— Exercise requirements —
Reproduce the lines of the material from its start through the line holding "purple hexagon: moved 7 px right, 2 px down", inclusive.

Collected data

****************

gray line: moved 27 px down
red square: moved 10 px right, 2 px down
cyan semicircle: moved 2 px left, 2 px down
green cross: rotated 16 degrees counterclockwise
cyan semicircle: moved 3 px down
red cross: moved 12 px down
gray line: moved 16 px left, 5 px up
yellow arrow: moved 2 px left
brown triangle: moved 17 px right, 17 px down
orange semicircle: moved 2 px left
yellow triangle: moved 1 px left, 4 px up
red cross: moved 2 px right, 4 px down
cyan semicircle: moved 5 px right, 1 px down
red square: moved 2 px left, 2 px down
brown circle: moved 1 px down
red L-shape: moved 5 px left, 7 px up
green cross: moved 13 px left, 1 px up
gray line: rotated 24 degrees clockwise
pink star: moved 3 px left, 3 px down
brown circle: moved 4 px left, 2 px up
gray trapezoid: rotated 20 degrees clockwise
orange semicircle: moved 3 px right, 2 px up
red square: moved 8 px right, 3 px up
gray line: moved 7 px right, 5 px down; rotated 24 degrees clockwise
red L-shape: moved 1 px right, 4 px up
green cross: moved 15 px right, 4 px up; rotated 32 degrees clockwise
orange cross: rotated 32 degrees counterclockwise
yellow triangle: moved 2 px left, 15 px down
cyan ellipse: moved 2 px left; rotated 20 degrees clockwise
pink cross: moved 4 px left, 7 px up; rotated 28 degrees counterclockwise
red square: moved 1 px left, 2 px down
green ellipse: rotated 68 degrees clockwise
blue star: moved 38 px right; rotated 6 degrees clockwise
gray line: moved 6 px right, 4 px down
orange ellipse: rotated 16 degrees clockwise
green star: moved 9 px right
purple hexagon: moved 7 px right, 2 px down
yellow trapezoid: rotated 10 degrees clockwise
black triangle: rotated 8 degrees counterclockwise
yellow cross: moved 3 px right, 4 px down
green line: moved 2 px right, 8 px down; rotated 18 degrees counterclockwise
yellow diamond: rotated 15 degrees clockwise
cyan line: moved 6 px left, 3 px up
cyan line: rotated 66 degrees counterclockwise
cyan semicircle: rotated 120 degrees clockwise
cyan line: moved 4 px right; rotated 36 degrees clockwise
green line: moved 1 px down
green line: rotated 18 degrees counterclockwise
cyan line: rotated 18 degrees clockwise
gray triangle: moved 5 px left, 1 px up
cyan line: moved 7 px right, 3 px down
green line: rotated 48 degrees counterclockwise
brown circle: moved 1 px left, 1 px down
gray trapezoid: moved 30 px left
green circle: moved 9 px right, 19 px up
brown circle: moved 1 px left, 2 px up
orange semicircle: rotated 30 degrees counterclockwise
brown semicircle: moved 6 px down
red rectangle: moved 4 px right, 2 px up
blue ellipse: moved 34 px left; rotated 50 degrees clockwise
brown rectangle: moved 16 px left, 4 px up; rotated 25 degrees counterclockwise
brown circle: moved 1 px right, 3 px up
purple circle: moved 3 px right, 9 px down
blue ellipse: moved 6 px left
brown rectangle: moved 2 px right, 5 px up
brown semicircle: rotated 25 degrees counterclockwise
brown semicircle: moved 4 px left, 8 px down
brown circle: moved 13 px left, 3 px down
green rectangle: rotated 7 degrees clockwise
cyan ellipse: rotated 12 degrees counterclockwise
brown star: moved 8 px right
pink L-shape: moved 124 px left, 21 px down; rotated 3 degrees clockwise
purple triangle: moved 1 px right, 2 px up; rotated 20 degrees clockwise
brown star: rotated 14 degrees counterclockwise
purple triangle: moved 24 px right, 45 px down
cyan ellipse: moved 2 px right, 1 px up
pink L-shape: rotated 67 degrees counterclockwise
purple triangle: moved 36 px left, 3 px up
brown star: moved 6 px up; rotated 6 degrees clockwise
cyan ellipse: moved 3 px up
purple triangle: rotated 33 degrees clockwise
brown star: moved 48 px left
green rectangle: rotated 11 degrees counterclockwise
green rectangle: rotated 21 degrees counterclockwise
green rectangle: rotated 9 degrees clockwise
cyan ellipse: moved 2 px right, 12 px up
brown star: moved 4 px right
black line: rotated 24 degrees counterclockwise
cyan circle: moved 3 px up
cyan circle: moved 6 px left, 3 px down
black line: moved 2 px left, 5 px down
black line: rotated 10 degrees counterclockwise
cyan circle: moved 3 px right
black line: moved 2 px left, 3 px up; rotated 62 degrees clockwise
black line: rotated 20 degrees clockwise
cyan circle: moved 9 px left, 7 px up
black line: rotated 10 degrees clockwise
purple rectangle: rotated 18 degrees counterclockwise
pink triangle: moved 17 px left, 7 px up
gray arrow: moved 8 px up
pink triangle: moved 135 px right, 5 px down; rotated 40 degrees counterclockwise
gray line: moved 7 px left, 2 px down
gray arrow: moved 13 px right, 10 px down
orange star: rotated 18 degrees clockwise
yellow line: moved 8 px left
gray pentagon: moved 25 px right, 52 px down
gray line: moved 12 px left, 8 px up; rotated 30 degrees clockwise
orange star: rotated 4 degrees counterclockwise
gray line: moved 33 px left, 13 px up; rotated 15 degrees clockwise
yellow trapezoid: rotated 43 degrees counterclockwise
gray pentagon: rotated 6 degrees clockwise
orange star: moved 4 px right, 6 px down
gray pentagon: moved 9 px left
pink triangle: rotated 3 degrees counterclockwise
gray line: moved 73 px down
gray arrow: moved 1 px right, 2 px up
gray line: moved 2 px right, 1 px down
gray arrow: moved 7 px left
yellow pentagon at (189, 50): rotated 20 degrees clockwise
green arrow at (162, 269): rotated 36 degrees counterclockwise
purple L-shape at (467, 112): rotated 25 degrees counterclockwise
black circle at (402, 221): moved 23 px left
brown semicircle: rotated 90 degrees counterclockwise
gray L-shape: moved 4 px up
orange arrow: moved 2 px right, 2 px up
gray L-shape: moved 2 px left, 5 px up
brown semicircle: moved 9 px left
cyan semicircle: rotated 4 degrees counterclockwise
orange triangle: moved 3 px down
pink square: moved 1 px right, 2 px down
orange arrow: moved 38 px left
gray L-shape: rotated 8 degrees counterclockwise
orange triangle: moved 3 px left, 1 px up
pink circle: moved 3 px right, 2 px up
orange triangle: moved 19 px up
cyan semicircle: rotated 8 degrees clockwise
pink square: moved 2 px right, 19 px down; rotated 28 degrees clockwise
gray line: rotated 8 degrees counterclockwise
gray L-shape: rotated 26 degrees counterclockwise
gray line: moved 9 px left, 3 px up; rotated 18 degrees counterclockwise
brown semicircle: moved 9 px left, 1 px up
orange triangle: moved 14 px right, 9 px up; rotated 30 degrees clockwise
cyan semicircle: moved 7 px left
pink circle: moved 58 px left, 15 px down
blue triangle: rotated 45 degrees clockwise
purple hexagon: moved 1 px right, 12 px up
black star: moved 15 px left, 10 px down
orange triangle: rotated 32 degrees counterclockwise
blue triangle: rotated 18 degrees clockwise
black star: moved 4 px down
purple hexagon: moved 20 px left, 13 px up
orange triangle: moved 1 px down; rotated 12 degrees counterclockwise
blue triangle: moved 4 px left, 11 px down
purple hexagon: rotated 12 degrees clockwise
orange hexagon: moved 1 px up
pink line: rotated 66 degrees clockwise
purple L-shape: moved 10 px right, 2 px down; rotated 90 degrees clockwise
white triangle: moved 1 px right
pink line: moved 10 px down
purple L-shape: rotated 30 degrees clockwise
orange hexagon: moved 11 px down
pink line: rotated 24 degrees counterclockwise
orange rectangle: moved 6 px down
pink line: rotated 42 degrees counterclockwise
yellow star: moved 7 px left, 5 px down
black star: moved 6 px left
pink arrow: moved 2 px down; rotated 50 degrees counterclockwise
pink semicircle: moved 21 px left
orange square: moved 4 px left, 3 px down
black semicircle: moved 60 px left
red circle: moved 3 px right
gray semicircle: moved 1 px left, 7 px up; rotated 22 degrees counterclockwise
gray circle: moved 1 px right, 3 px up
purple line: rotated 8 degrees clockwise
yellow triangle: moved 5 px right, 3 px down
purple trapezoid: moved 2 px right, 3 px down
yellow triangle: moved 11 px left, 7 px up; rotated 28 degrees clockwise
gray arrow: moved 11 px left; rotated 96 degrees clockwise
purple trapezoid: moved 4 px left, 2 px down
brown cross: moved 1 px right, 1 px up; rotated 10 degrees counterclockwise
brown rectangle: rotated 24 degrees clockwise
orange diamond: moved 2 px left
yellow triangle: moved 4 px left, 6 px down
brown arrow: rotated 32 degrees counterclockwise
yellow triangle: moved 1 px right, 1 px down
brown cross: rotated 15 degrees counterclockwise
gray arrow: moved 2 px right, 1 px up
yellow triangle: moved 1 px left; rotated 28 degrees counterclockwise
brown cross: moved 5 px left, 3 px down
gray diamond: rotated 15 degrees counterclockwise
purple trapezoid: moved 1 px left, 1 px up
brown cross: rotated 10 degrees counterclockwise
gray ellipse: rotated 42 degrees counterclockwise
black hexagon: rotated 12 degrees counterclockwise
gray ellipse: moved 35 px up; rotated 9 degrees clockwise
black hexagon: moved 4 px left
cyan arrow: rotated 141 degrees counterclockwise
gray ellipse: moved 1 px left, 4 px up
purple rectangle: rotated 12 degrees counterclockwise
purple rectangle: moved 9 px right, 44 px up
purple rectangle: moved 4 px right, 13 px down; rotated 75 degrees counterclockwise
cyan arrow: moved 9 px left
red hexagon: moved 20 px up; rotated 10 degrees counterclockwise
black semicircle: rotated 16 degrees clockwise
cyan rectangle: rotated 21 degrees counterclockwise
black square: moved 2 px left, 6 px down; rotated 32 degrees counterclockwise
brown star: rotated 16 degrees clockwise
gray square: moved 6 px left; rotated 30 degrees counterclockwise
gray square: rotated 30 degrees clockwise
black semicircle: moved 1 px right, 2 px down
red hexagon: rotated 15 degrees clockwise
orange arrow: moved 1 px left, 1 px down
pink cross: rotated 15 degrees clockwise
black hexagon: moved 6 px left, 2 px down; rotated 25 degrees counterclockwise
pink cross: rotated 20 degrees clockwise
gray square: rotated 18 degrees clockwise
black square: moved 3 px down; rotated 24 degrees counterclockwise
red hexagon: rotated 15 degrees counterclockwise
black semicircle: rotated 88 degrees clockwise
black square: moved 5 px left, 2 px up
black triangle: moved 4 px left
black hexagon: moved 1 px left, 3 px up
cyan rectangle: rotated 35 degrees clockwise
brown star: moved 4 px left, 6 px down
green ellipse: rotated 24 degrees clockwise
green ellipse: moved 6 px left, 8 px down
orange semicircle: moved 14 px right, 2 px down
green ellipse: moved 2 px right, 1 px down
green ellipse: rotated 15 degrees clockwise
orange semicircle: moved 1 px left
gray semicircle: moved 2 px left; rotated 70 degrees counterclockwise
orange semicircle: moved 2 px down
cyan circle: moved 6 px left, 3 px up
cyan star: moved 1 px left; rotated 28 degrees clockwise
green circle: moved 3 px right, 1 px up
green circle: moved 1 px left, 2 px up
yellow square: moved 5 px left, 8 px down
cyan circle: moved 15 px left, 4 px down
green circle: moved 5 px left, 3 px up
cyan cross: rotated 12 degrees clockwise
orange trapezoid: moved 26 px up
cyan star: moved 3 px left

****************

— Answer below —
gray line: moved 27 px down
red square: moved 10 px right, 2 px down
cyan semicircle: moved 2 px left, 2 px down
green cross: rotated 16 degrees counterclockwise
cyan semicircle: moved 3 px down
red cross: moved 12 px down
gray line: moved 16 px left, 5 px up
yellow arrow: moved 2 px left
brown triangle: moved 17 px right, 17 px down
orange semicircle: moved 2 px left
yellow triangle: moved 1 px left, 4 px up
red cross: moved 2 px right, 4 px down
cyan semicircle: moved 5 px right, 1 px down
red square: moved 2 px left, 2 px down
brown circle: moved 1 px down
red L-shape: moved 5 px left, 7 px up
green cross: moved 13 px left, 1 px up
gray line: rotated 24 degrees clockwise
pink star: moved 3 px left, 3 px down
brown circle: moved 4 px left, 2 px up
gray trapezoid: rotated 20 degrees clockwise
orange semicircle: moved 3 px right, 2 px up
red square: moved 8 px right, 3 px up
gray line: moved 7 px right, 5 px down; rotated 24 degrees clockwise
red L-shape: moved 1 px right, 4 px up
green cross: moved 15 px right, 4 px up; rotated 32 degrees clockwise
orange cross: rotated 32 degrees counterclockwise
yellow triangle: moved 2 px left, 15 px down
cyan ellipse: moved 2 px left; rotated 20 degrees clockwise
pink cross: moved 4 px left, 7 px up; rotated 28 degrees counterclockwise
red square: moved 1 px left, 2 px down
green ellipse: rotated 68 degrees clockwise
blue star: moved 38 px right; rotated 6 degrees clockwise
gray line: moved 6 px right, 4 px down
orange ellipse: rotated 16 degrees clockwise
green star: moved 9 px right
purple hexagon: moved 7 px right, 2 px down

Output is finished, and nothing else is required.